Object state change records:
--- START ---

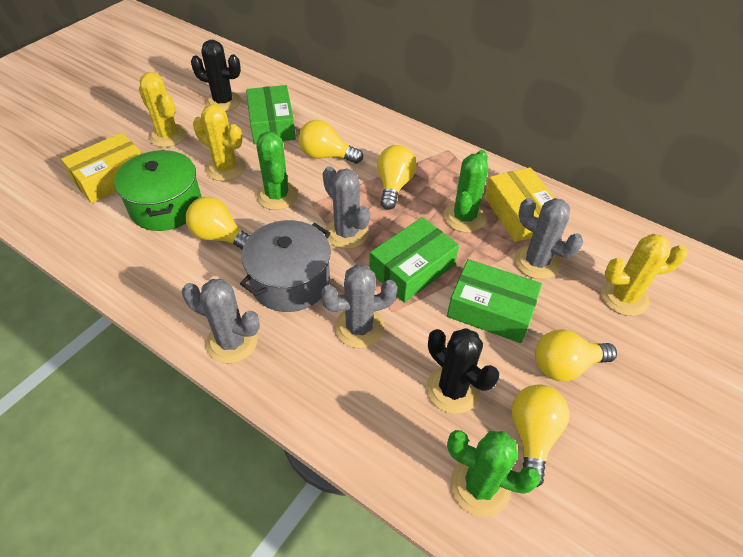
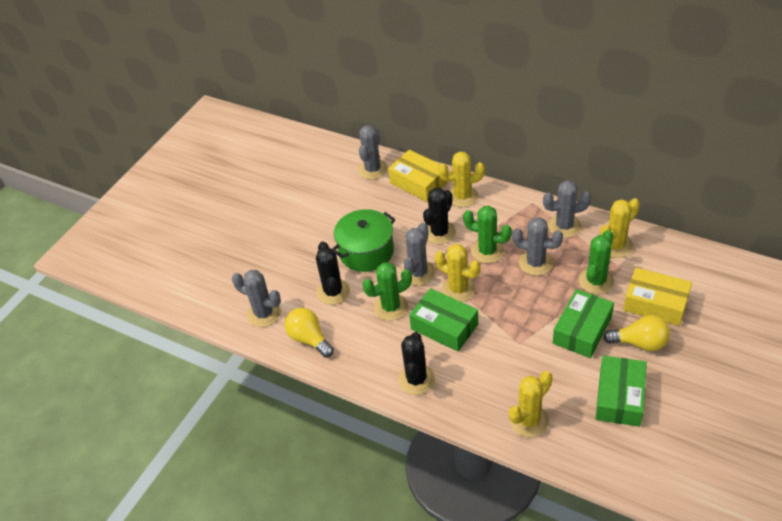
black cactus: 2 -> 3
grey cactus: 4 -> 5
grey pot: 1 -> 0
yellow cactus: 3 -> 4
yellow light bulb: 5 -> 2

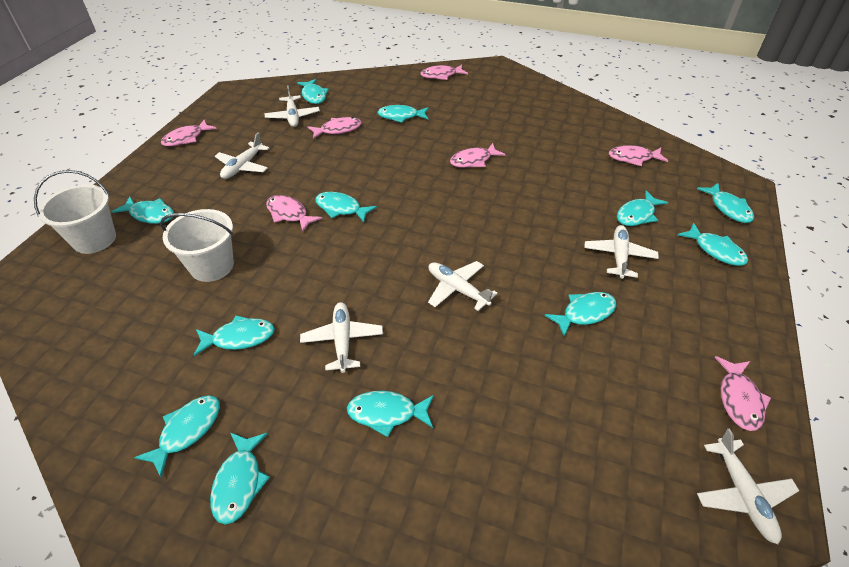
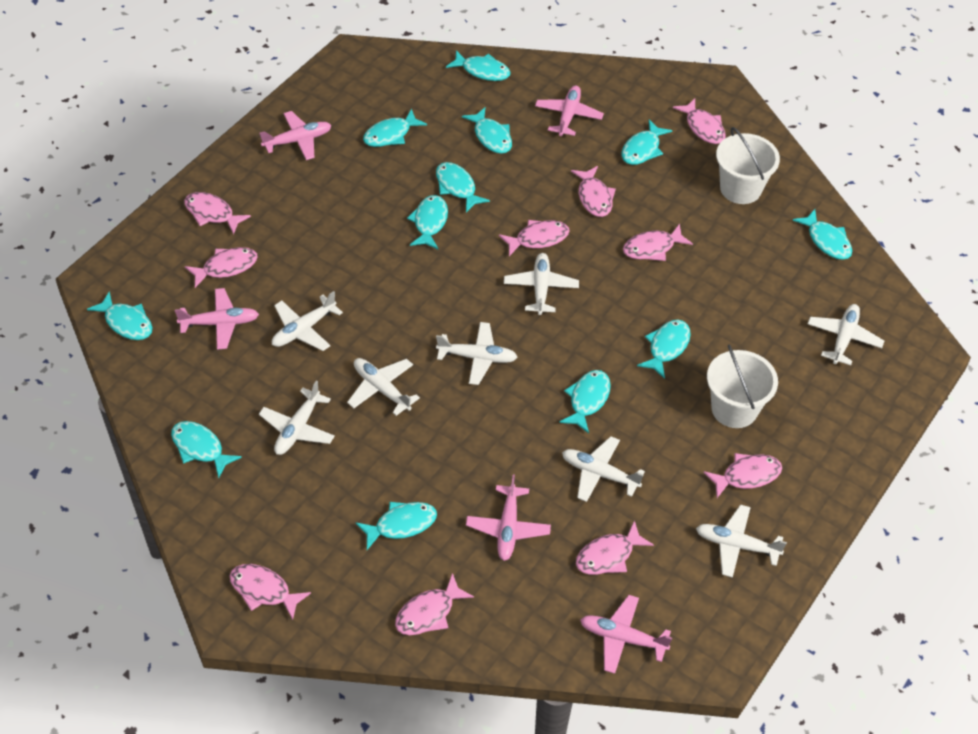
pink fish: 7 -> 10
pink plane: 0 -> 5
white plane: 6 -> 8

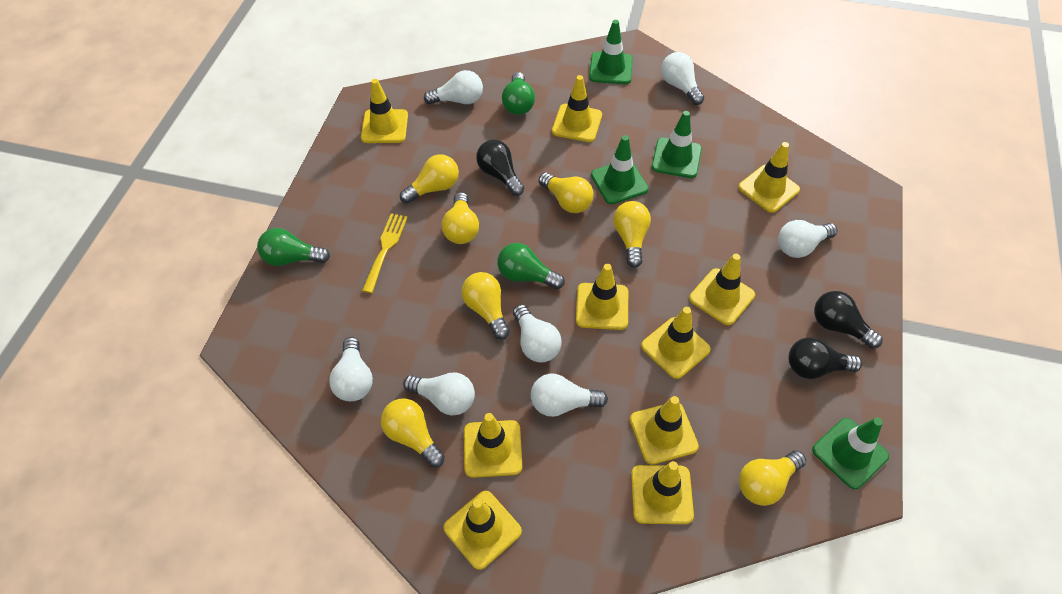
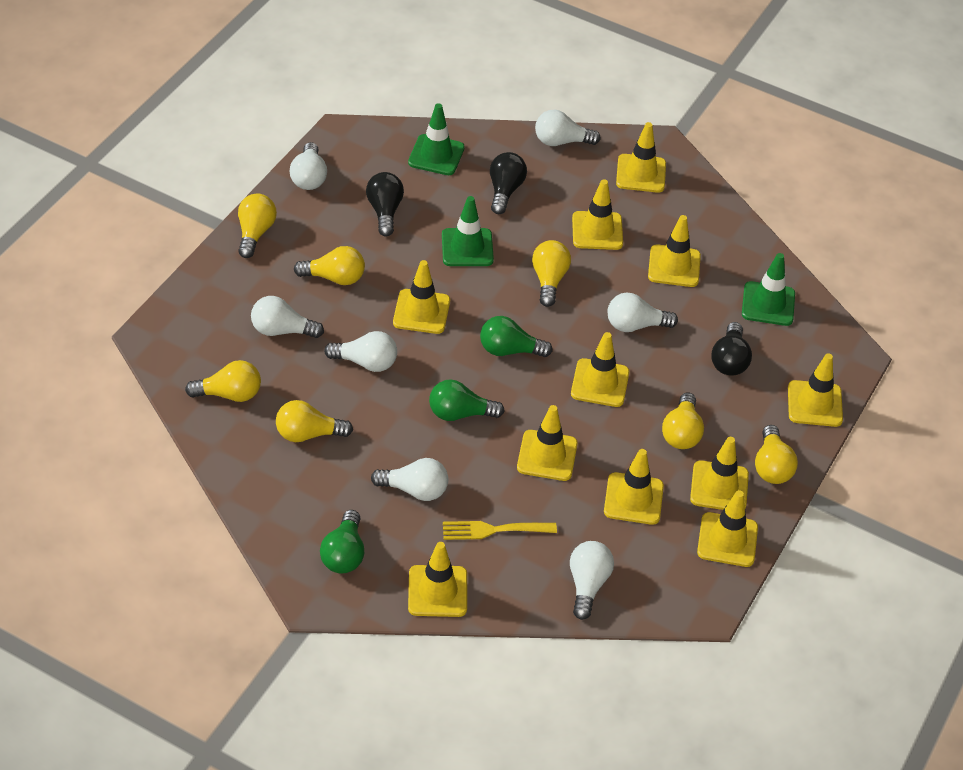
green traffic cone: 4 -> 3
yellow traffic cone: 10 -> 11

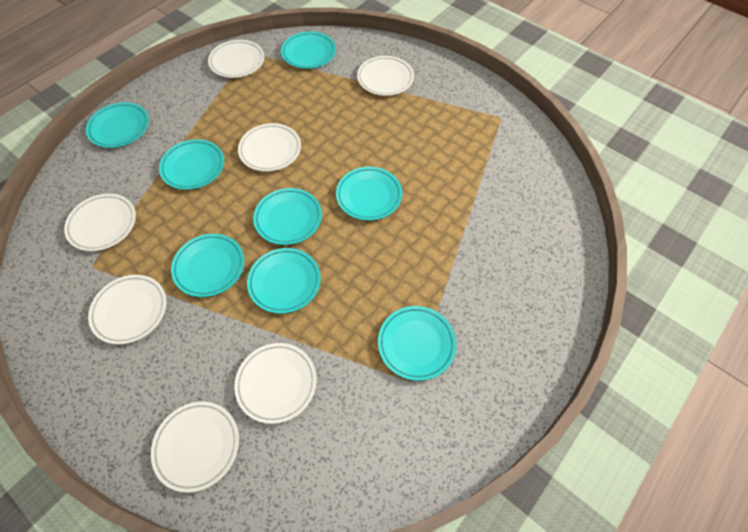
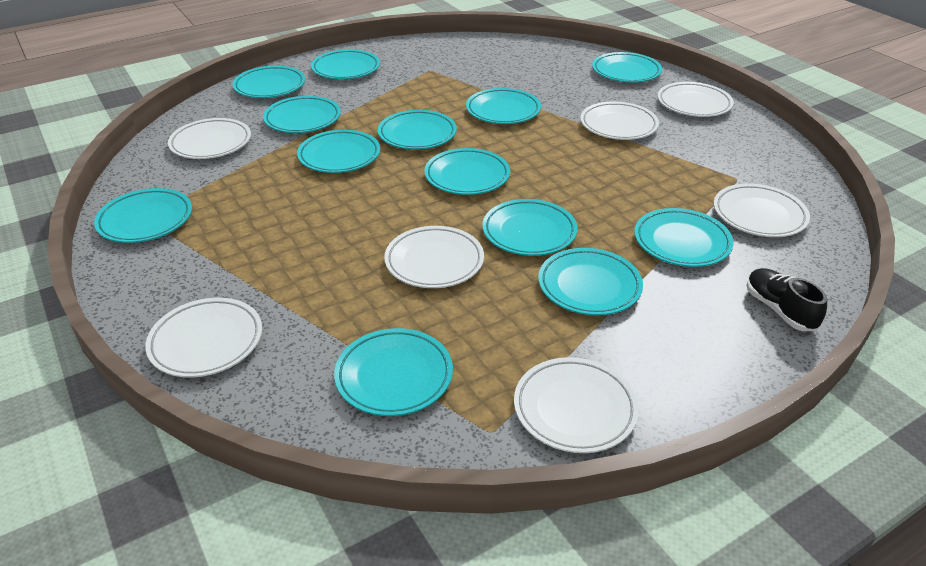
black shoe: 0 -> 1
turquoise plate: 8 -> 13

--- END ---

Copy out every entry exactly as written, but not the pictures.

▸ **Result below**:
black cactus: 2 -> 3
grey cactus: 4 -> 5
grey pot: 1 -> 0
yellow cactus: 3 -> 4
yellow light bulb: 5 -> 2

pink fish: 7 -> 10
pink plane: 0 -> 5
white plane: 6 -> 8

green traffic cone: 4 -> 3
yellow traffic cone: 10 -> 11

black shoe: 0 -> 1
turquoise plate: 8 -> 13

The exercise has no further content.